Description of the task — Once the line with "LINE pin AO: D2 -> A3" has been located in the records below, set down that line and all subsequent lines exactly, omitting the pictures.

START Source data

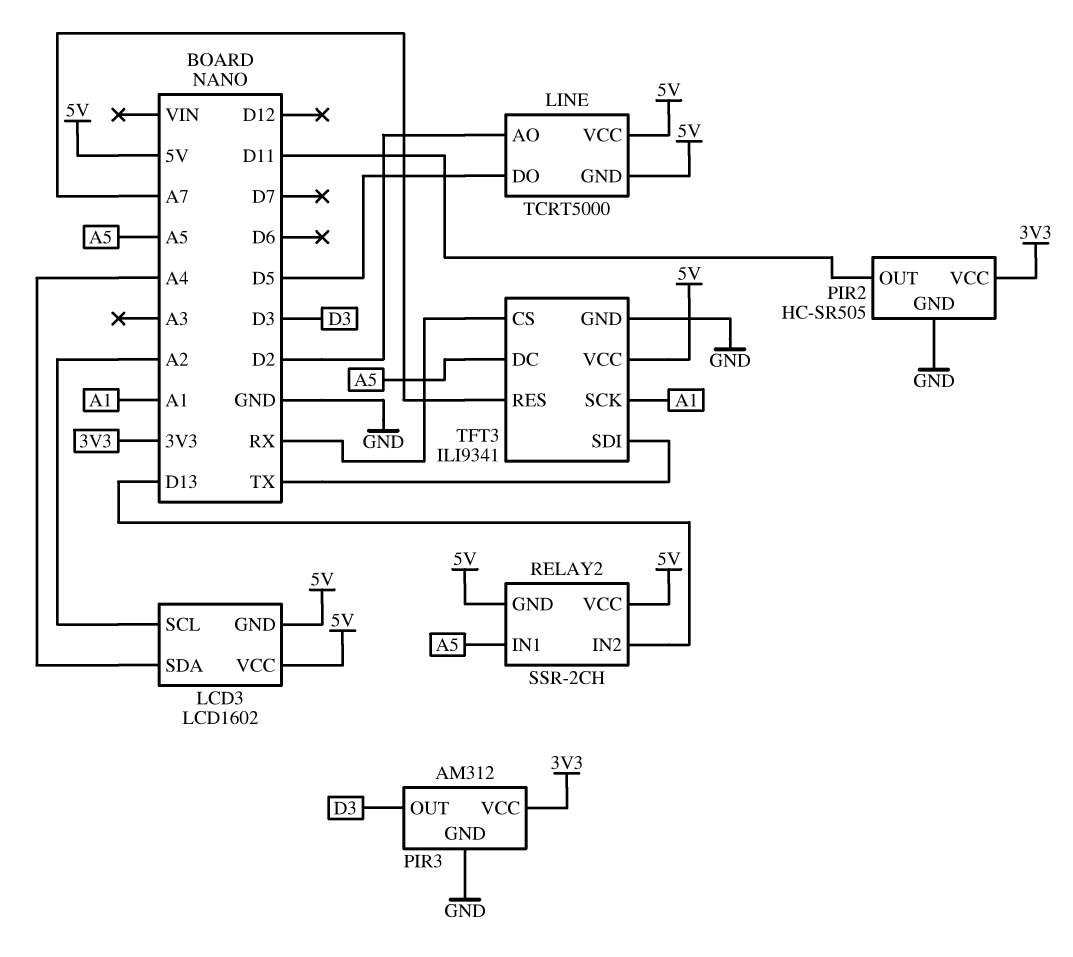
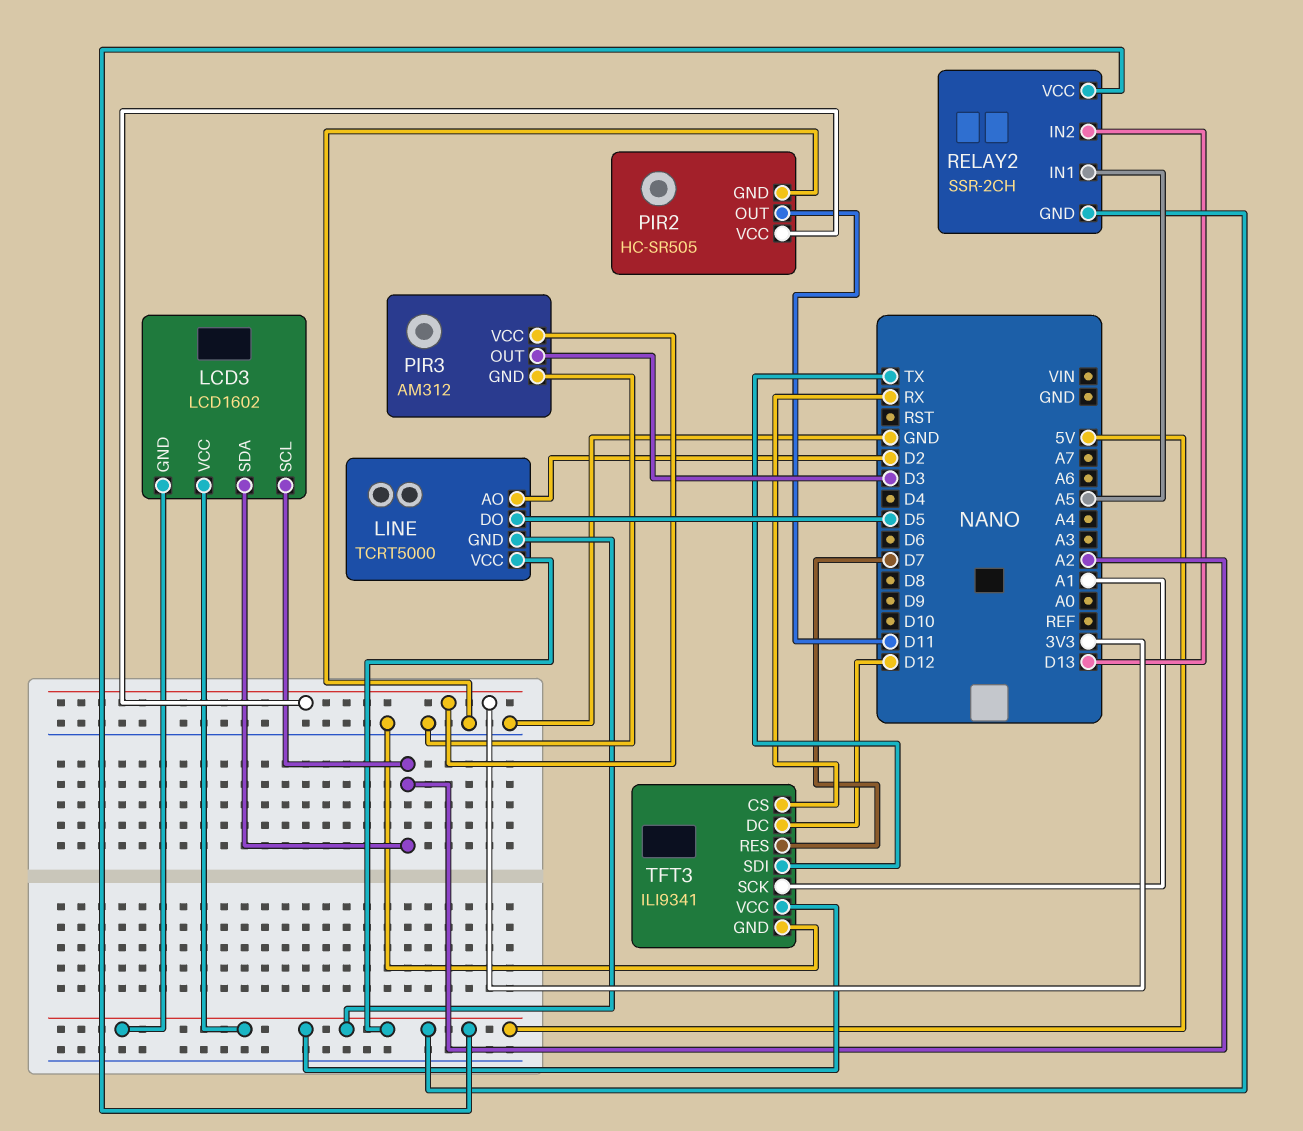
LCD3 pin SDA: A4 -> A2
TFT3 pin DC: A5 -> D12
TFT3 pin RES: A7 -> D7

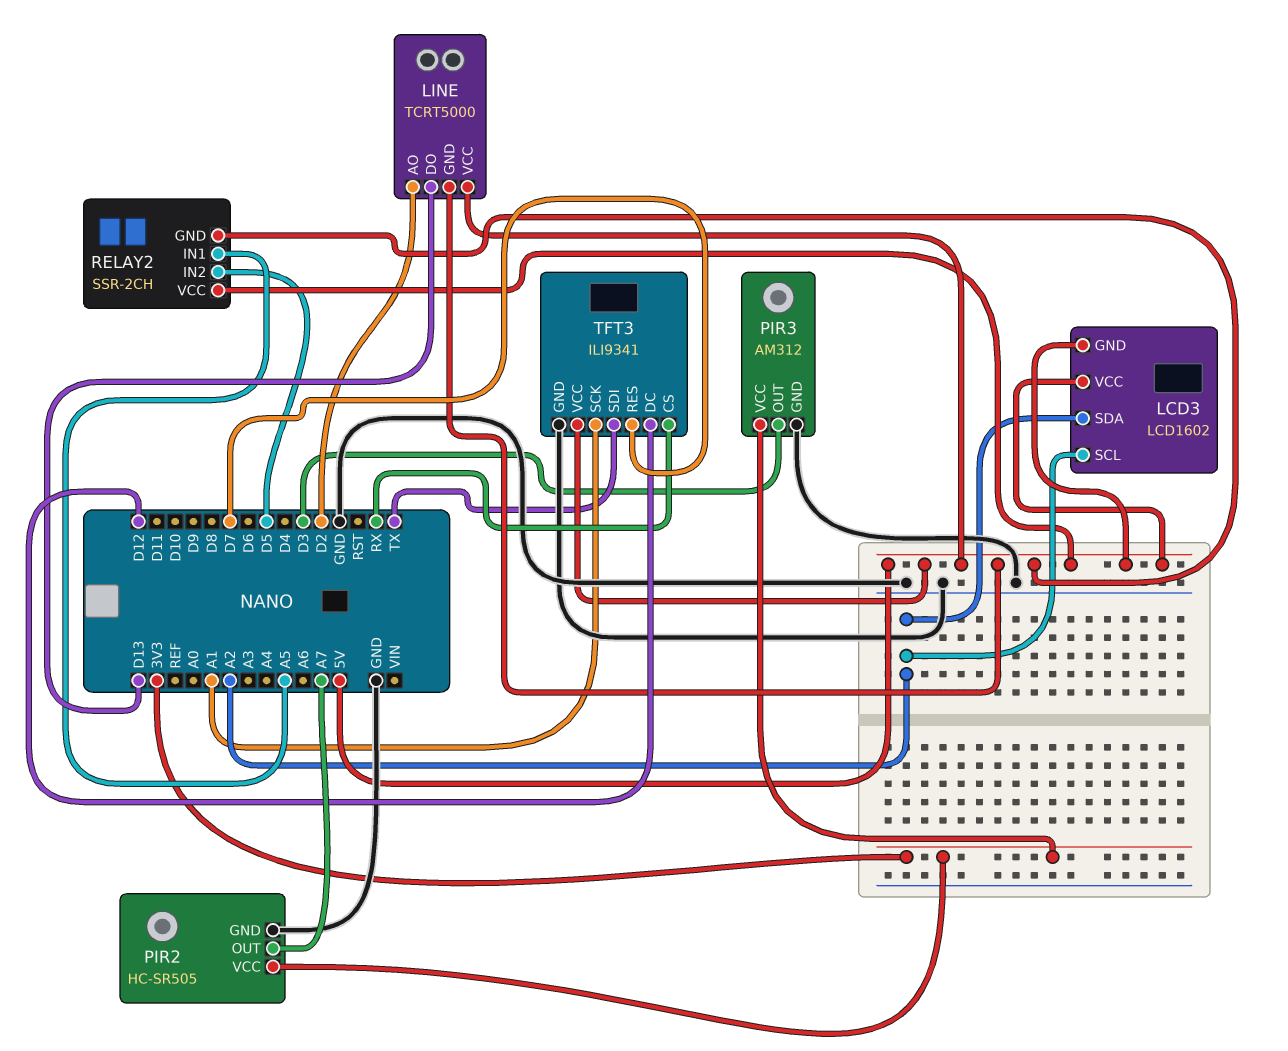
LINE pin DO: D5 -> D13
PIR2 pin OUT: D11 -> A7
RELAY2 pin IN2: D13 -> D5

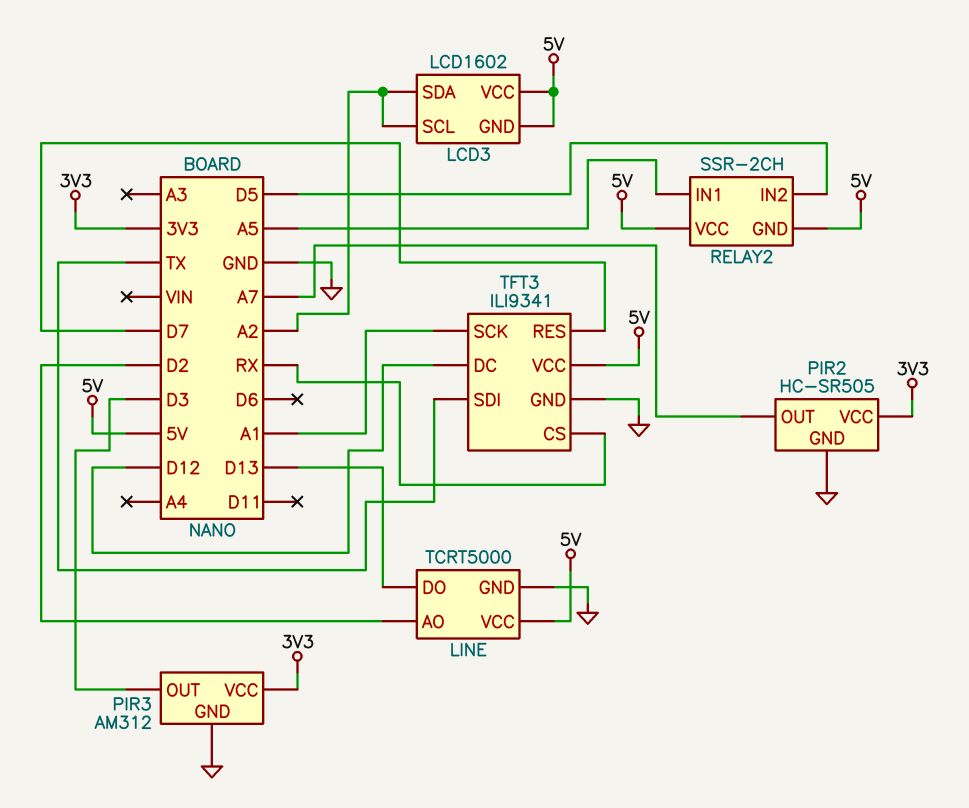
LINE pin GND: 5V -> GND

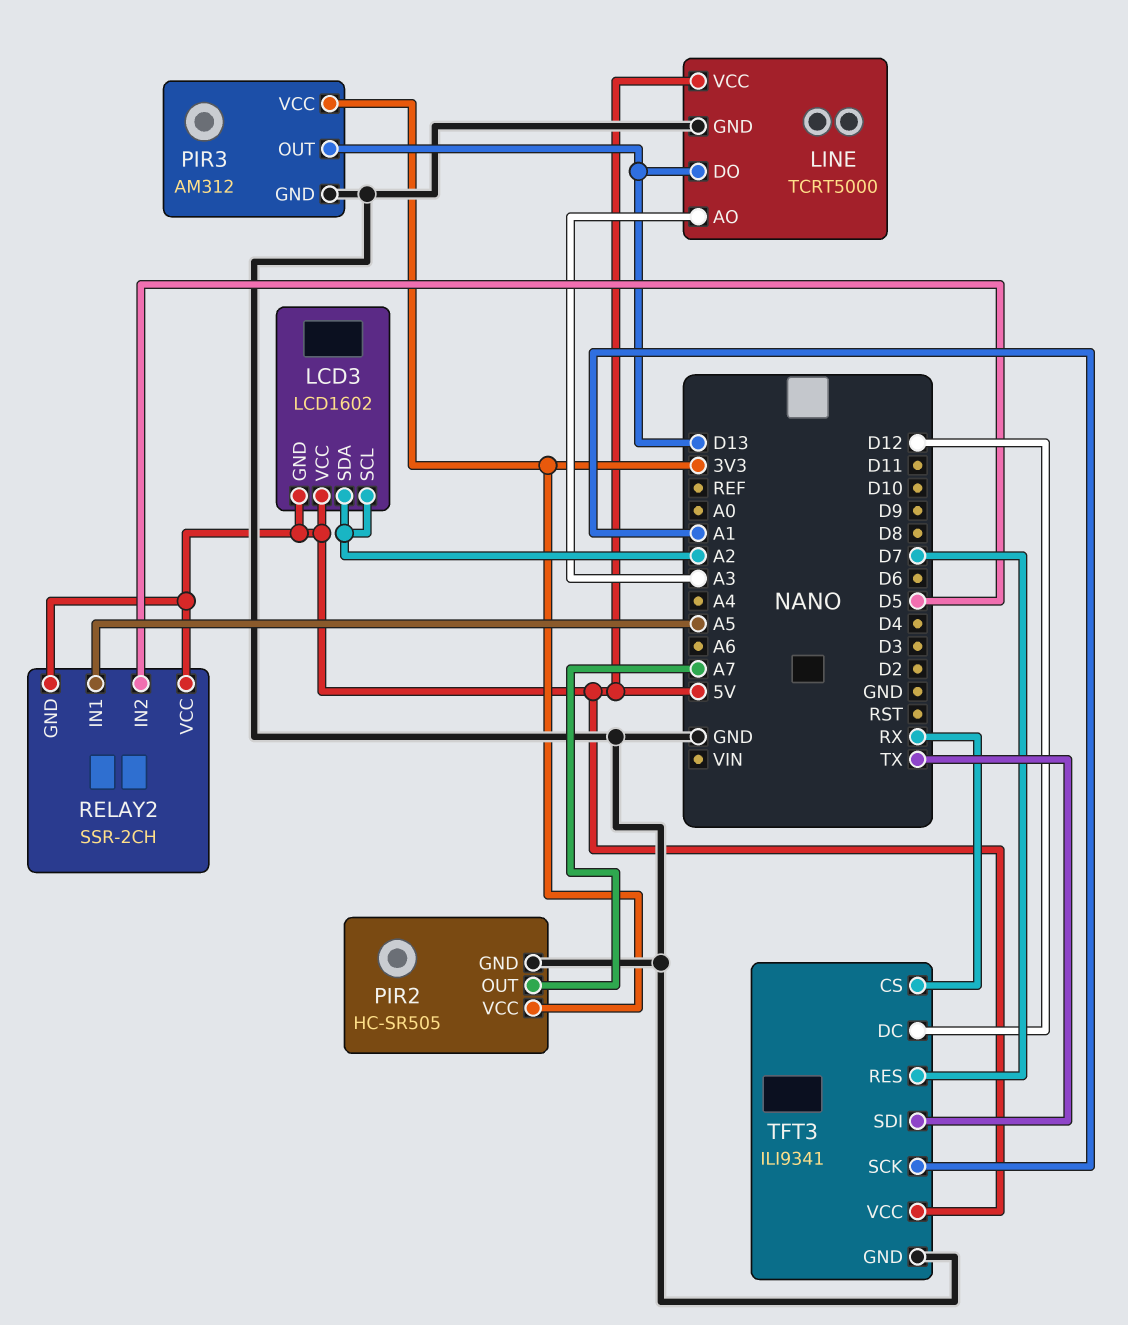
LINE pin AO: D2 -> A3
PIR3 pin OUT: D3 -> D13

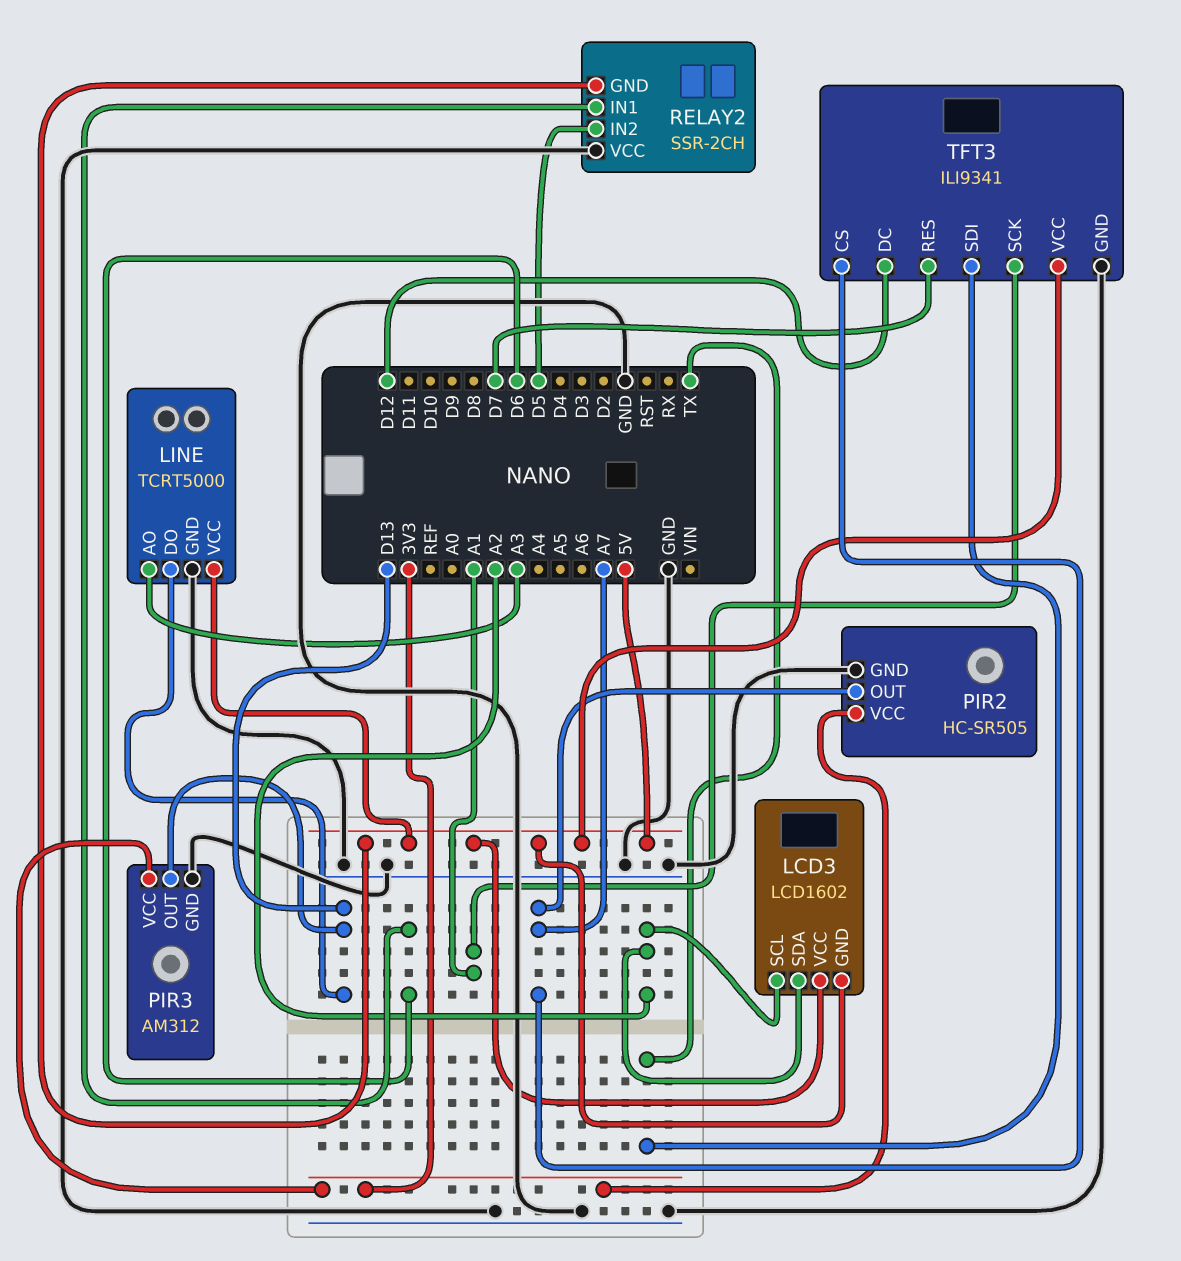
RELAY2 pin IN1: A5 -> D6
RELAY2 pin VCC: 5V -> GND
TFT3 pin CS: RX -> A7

END Source data

Response to this task —
LINE pin AO: D2 -> A3
PIR3 pin OUT: D3 -> D13

RELAY2 pin IN1: A5 -> D6
RELAY2 pin VCC: 5V -> GND
TFT3 pin CS: RX -> A7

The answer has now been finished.